Data section
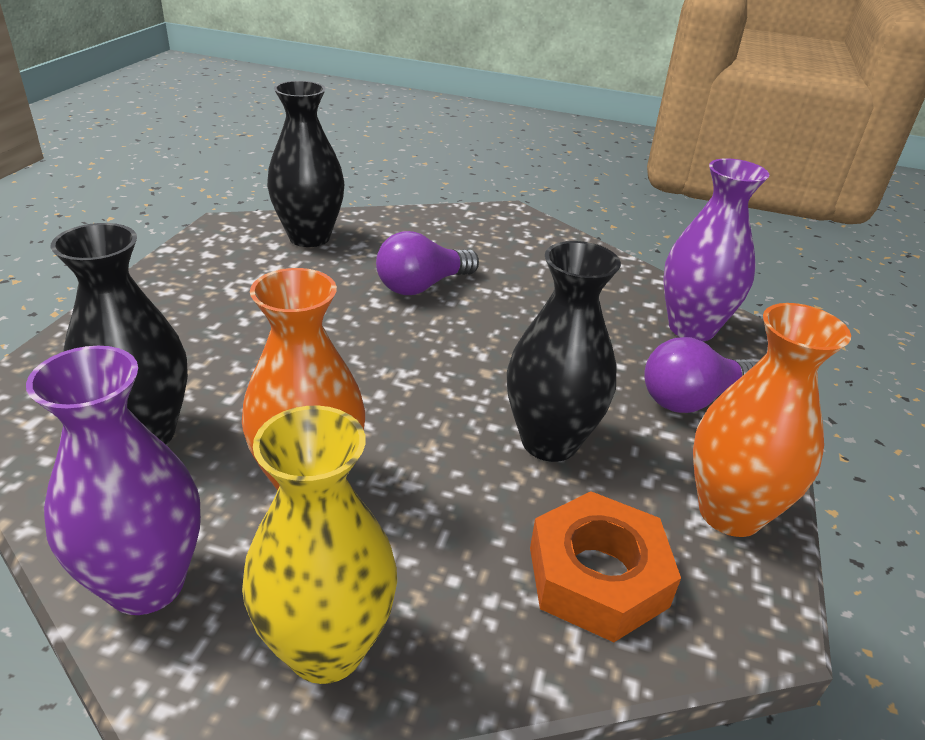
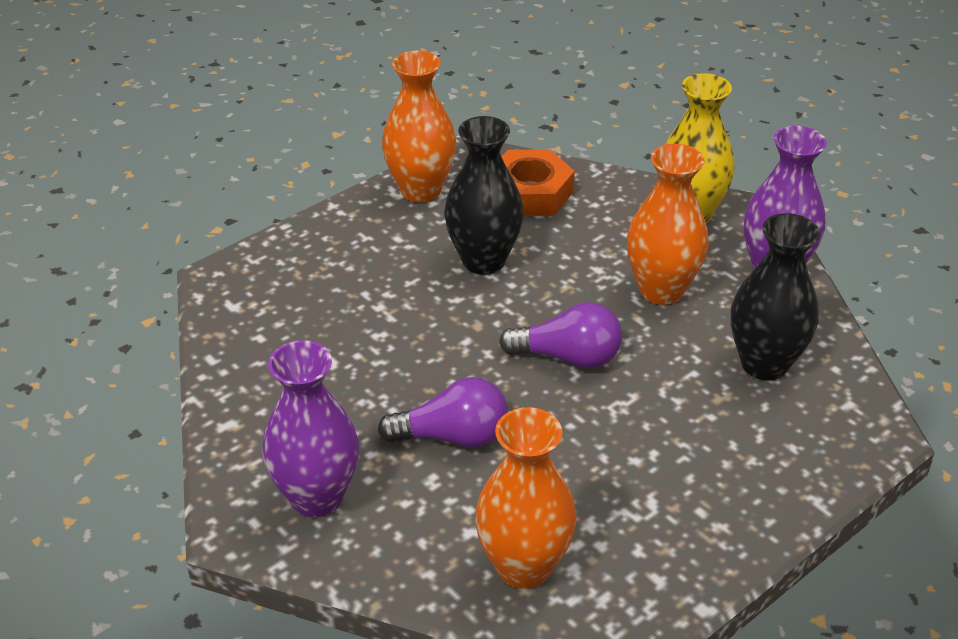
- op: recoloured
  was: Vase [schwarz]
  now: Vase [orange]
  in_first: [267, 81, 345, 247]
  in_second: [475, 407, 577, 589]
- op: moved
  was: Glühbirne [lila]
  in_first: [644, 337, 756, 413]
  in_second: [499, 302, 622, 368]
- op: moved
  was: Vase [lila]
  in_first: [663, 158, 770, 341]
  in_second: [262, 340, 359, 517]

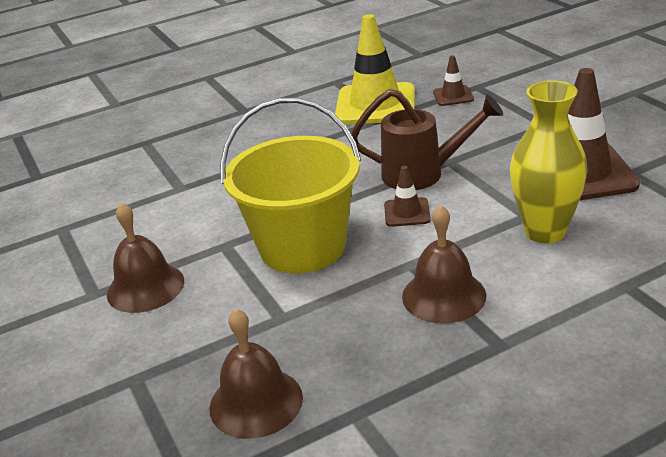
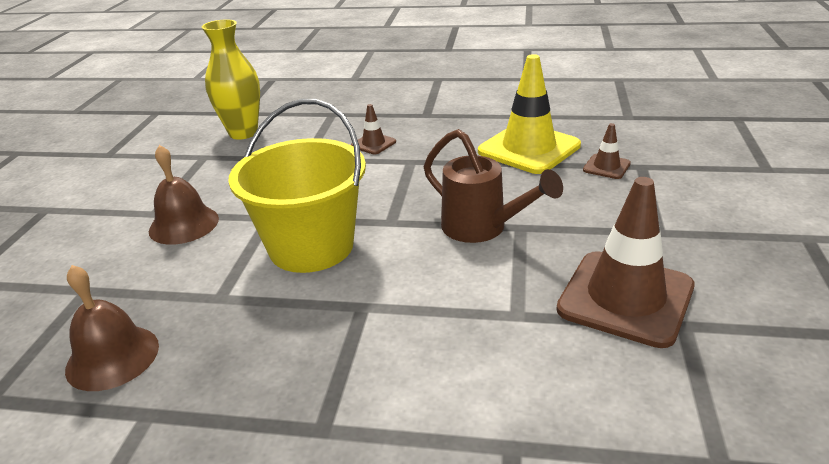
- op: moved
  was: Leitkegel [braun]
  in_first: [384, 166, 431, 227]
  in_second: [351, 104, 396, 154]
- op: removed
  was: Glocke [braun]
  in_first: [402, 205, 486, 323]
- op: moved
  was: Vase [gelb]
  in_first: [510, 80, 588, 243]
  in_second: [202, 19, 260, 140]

Task prompt
If an entry contains an image, print the rest of that entry exactly and leave the image out.

Result of this exercise
- op: recoloured
  was: Vase [schwarz]
  now: Vase [orange]
  in_first: [267, 81, 345, 247]
  in_second: [475, 407, 577, 589]
- op: moved
  was: Glühbirne [lila]
  in_first: [644, 337, 756, 413]
  in_second: [499, 302, 622, 368]
- op: moved
  was: Vase [lila]
  in_first: [663, 158, 770, 341]
  in_second: [262, 340, 359, 517]

- op: moved
  was: Leitkegel [braun]
  in_first: [384, 166, 431, 227]
  in_second: [351, 104, 396, 154]
- op: removed
  was: Glocke [braun]
  in_first: [402, 205, 486, 323]
- op: moved
  was: Vase [gelb]
  in_first: [510, 80, 588, 243]
  in_second: [202, 19, 260, 140]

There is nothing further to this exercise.